Each record below has to be printed verbatim.

[Dataset content Boundary: Start]

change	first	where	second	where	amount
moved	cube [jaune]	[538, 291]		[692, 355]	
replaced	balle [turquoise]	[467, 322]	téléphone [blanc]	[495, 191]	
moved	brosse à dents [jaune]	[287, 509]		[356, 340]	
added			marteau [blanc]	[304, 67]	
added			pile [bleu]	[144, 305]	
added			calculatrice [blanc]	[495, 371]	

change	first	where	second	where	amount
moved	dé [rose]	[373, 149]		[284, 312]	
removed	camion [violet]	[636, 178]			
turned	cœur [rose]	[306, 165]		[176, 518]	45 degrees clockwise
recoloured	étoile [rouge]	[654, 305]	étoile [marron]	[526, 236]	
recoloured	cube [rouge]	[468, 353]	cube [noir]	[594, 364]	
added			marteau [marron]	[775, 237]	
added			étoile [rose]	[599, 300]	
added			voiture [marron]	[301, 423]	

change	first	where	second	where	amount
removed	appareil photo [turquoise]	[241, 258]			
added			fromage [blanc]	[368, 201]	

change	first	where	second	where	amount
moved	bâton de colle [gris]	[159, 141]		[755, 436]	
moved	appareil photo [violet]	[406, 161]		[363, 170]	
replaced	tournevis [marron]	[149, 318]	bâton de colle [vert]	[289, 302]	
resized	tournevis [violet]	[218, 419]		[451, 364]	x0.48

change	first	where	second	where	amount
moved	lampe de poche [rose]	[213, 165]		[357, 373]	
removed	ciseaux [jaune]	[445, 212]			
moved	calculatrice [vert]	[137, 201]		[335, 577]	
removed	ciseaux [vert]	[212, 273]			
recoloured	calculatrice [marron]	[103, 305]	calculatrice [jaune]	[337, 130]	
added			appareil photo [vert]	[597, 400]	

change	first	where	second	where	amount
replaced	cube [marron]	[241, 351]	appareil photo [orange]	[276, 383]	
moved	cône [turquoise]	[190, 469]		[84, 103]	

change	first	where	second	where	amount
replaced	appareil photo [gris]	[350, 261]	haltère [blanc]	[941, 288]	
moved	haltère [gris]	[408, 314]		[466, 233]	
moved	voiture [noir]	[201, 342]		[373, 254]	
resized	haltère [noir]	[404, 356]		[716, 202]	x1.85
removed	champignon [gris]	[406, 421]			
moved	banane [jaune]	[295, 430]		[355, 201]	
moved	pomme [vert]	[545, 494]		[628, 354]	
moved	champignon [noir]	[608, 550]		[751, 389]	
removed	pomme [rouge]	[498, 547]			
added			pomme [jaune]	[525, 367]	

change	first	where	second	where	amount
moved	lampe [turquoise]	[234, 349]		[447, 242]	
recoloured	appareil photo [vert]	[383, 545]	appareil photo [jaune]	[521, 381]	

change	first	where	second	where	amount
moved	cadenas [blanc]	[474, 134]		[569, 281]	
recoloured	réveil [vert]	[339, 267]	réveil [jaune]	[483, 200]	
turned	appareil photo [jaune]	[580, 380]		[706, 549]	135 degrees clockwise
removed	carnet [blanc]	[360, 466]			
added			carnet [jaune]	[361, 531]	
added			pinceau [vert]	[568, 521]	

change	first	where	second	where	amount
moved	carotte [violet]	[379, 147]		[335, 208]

[Dataset content Boundary: End]

* [Response to the exercise]
change	first	where	second	where	amount
moved	cube [jaune]	[538, 291]		[692, 355]	
replaced	balle [turquoise]	[467, 322]	téléphone [blanc]	[495, 191]	
moved	brosse à dents [jaune]	[287, 509]		[356, 340]	
added			marteau [blanc]	[304, 67]	
added			pile [bleu]	[144, 305]	
added			calculatrice [blanc]	[495, 371]	

change	first	where	second	where	amount
moved	dé [rose]	[373, 149]		[284, 312]	
removed	camion [violet]	[636, 178]			
turned	cœur [rose]	[306, 165]		[176, 518]	45 degrees clockwise
recoloured	étoile [rouge]	[654, 305]	étoile [marron]	[526, 236]	
recoloured	cube [rouge]	[468, 353]	cube [noir]	[594, 364]	
added			marteau [marron]	[775, 237]	
added			étoile [rose]	[599, 300]	
added			voiture [marron]	[301, 423]	

change	first	where	second	where	amount
removed	appareil photo [turquoise]	[241, 258]			
added			fromage [blanc]	[368, 201]	

change	first	where	second	where	amount
moved	bâton de colle [gris]	[159, 141]		[755, 436]	
moved	appareil photo [violet]	[406, 161]		[363, 170]	
replaced	tournevis [marron]	[149, 318]	bâton de colle [vert]	[289, 302]	
resized	tournevis [violet]	[218, 419]		[451, 364]	x0.48

change	first	where	second	where	amount
moved	lampe de poche [rose]	[213, 165]		[357, 373]	
removed	ciseaux [jaune]	[445, 212]			
moved	calculatrice [vert]	[137, 201]		[335, 577]	
removed	ciseaux [vert]	[212, 273]			
recoloured	calculatrice [marron]	[103, 305]	calculatrice [jaune]	[337, 130]	
added			appareil photo [vert]	[597, 400]	

change	first	where	second	where	amount
replaced	cube [marron]	[241, 351]	appareil photo [orange]	[276, 383]	
moved	cône [turquoise]	[190, 469]		[84, 103]	

change	first	where	second	where	amount
replaced	appareil photo [gris]	[350, 261]	haltère [blanc]	[941, 288]	
moved	haltère [gris]	[408, 314]		[466, 233]	
moved	voiture [noir]	[201, 342]		[373, 254]	
resized	haltère [noir]	[404, 356]		[716, 202]	x1.85
removed	champignon [gris]	[406, 421]			
moved	banane [jaune]	[295, 430]		[355, 201]	
moved	pomme [vert]	[545, 494]		[628, 354]	
moved	champignon [noir]	[608, 550]		[751, 389]	
removed	pomme [rouge]	[498, 547]			
added			pomme [jaune]	[525, 367]	

change	first	where	second	where	amount
moved	lampe [turquoise]	[234, 349]		[447, 242]	
recoloured	appareil photo [vert]	[383, 545]	appareil photo [jaune]	[521, 381]	

change	first	where	second	where	amount
moved	cadenas [blanc]	[474, 134]		[569, 281]	
recoloured	réveil [vert]	[339, 267]	réveil [jaune]	[483, 200]	
turned	appareil photo [jaune]	[580, 380]		[706, 549]	135 degrees clockwise
removed	carnet [blanc]	[360, 466]			
added			carnet [jaune]	[361, 531]	
added			pinceau [vert]	[568, 521]	

change	first	where	second	where	amount
moved	carotte [violet]	[379, 147]		[335, 208]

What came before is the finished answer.